## Prompt
Which of the lines below hold the word "move"? Pull each of them out.

## Material provided
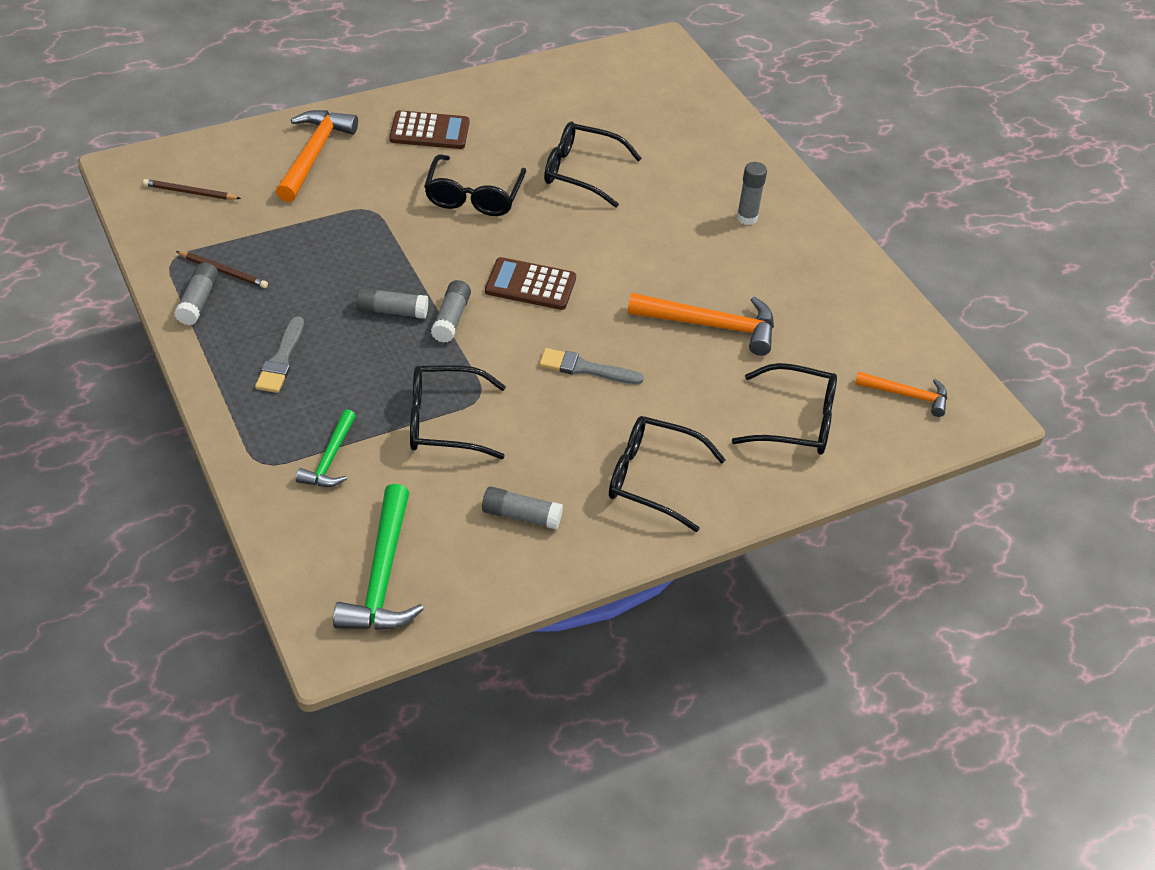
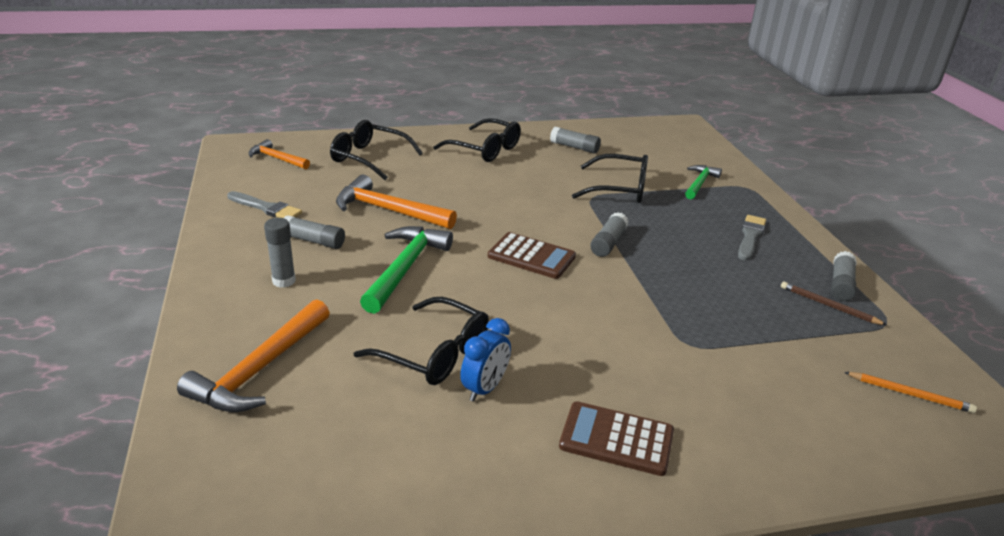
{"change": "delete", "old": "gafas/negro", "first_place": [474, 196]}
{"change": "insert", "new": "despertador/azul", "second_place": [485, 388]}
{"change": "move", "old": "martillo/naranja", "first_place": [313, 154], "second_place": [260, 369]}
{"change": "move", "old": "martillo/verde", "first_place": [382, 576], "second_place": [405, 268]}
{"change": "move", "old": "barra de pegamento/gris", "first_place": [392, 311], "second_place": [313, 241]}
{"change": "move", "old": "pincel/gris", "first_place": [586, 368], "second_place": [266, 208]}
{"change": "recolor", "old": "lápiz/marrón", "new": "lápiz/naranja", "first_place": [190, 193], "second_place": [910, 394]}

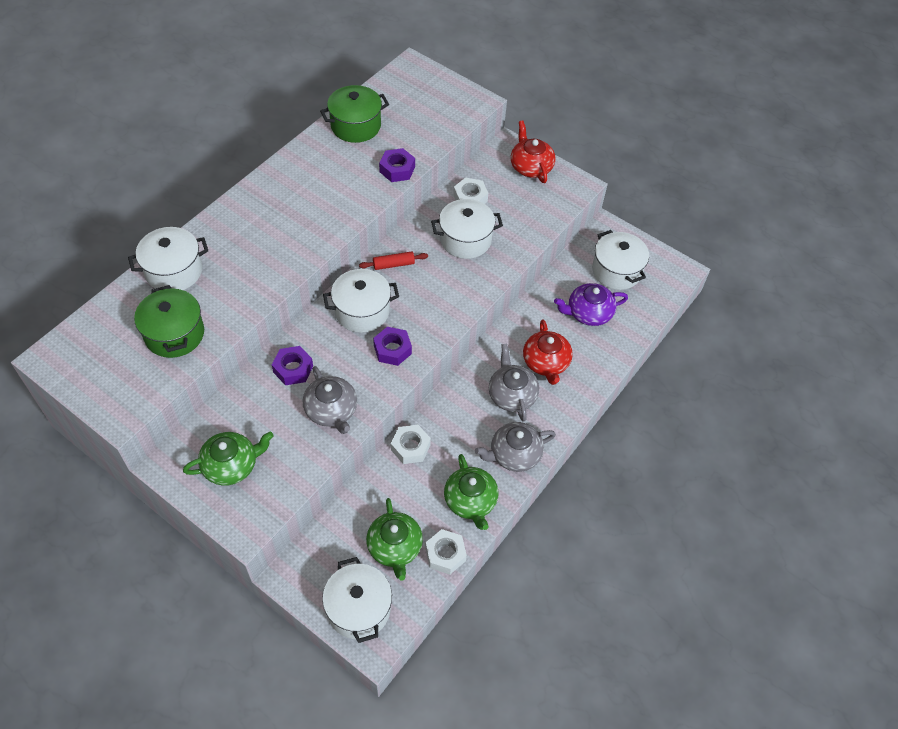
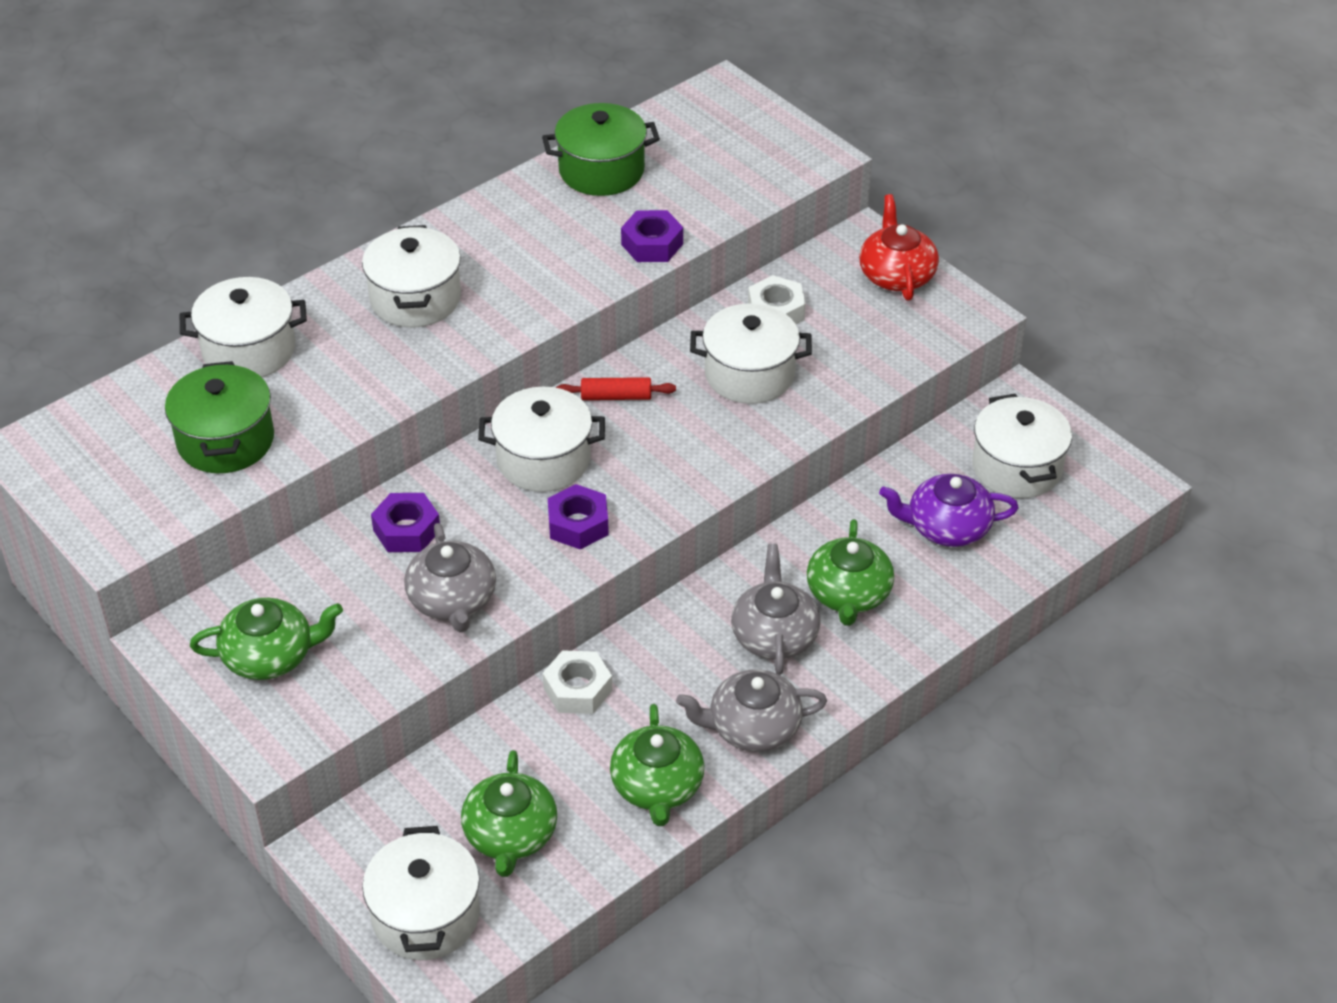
{"change": "delete", "old": "tuerca/blanco", "first_place": [445, 554]}
{"change": "insert", "new": "olla/blanco", "second_place": [415, 299]}
{"change": "recolor", "old": "tetera/rojo", "new": "tetera/verde", "first_place": [546, 362], "second_place": [848, 594]}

## Your solution
{"change": "move", "old": "martillo/naranja", "first_place": [313, 154], "second_place": [260, 369]}
{"change": "move", "old": "martillo/verde", "first_place": [382, 576], "second_place": [405, 268]}
{"change": "move", "old": "barra de pegamento/gris", "first_place": [392, 311], "second_place": [313, 241]}
{"change": "move", "old": "pincel/gris", "first_place": [586, 368], "second_place": [266, 208]}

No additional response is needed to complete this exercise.